Stored data

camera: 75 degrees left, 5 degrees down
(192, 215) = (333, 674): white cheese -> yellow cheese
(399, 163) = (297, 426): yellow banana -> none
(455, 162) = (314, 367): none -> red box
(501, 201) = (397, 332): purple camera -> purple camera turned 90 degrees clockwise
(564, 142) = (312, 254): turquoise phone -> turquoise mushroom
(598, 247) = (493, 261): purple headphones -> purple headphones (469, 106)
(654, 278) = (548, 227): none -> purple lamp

Task directions
In the answer, please give only the lines from the line containing "(598, 247) = (493, 261): purple" through the final line of the data, copied exactly.

Task response
(598, 247) = (493, 261): purple headphones -> purple headphones (469, 106)
(654, 278) = (548, 227): none -> purple lamp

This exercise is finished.